Look for the string "torus" in the listing below and copy every line in which it appears.

*-*-*

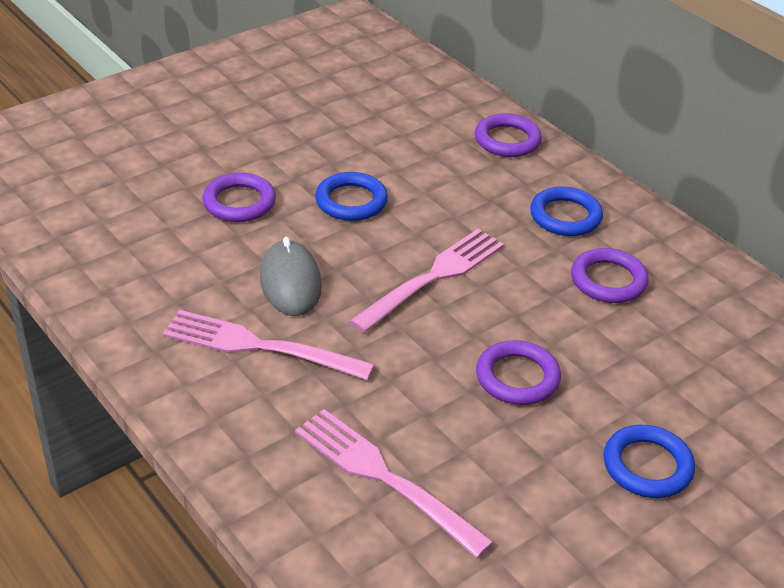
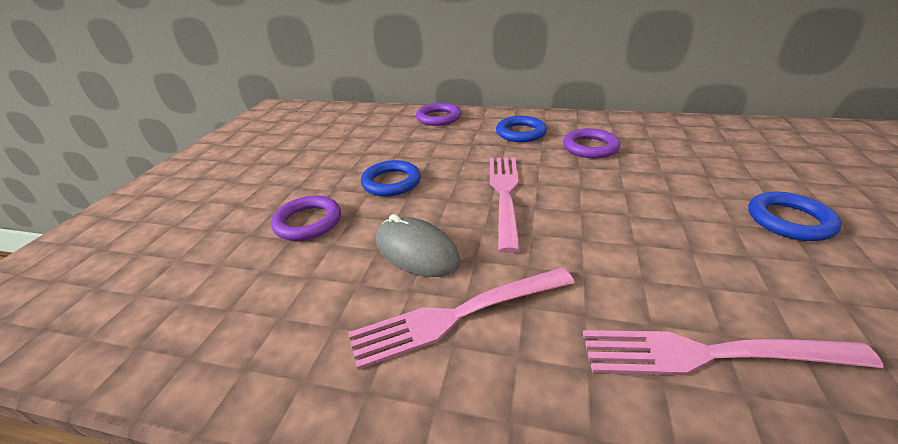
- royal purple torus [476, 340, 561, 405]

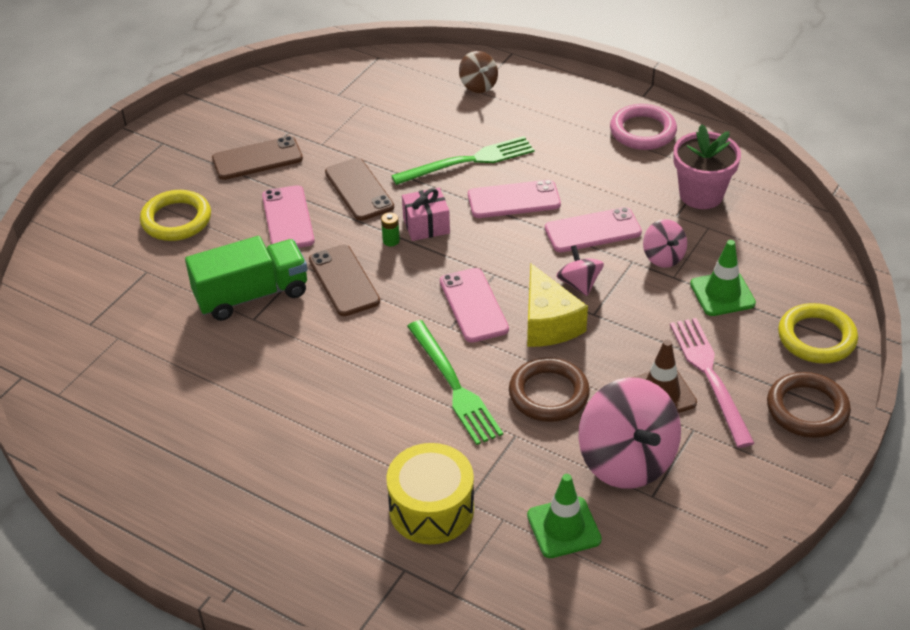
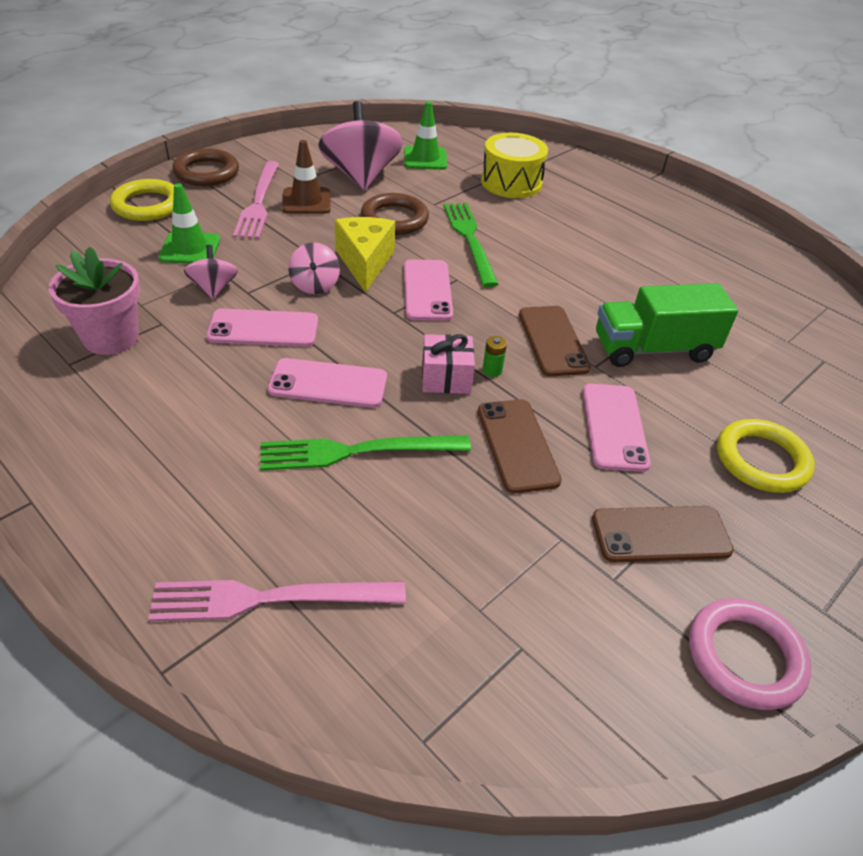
~ dark brown whirligig [459, 51, 498, 93] to rosy table fork [148, 580, 406, 622]
~ rosy torus [610, 104, 677, 150] to [689, 598, 812, 710]

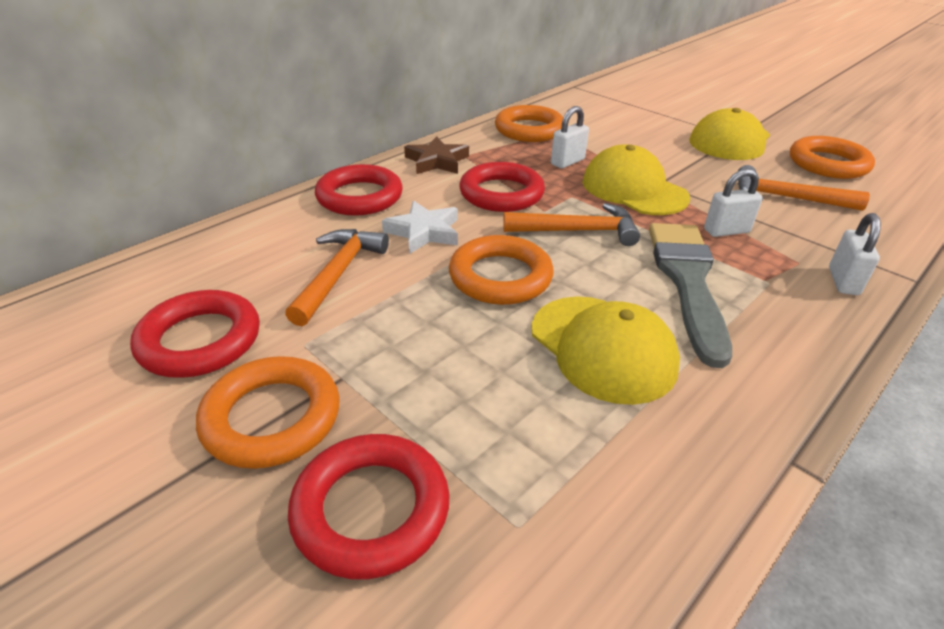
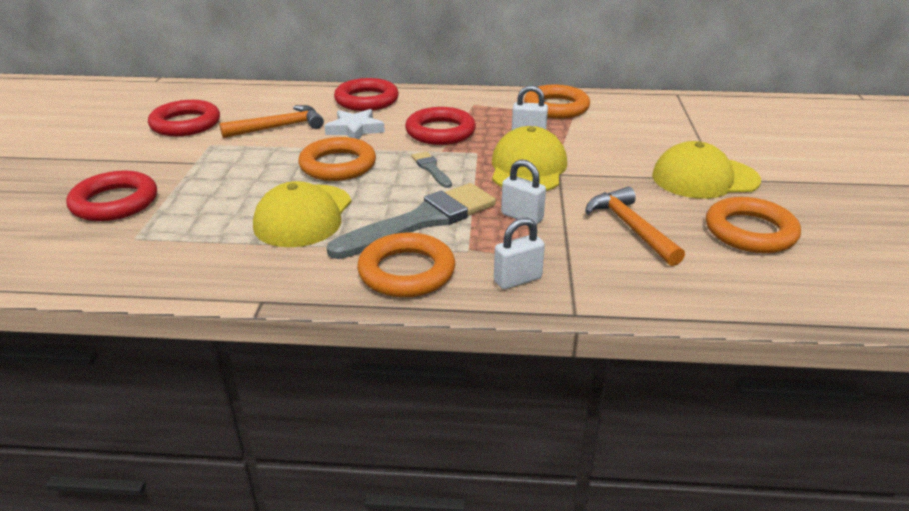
~ orange-coloured torus [196, 356, 340, 469] to [357, 232, 455, 297]
~ orange-coloured hammer [503, 203, 640, 246] to grey paint brush [411, 151, 452, 188]
- dark brown star shape [404, 136, 469, 174]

*-*-*

_OUTPUT FOR THIS TASK_
- royal purple torus [476, 340, 561, 405]
~ rosy torus [610, 104, 677, 150] to [689, 598, 812, 710]
~ orange-coloured torus [196, 356, 340, 469] to [357, 232, 455, 297]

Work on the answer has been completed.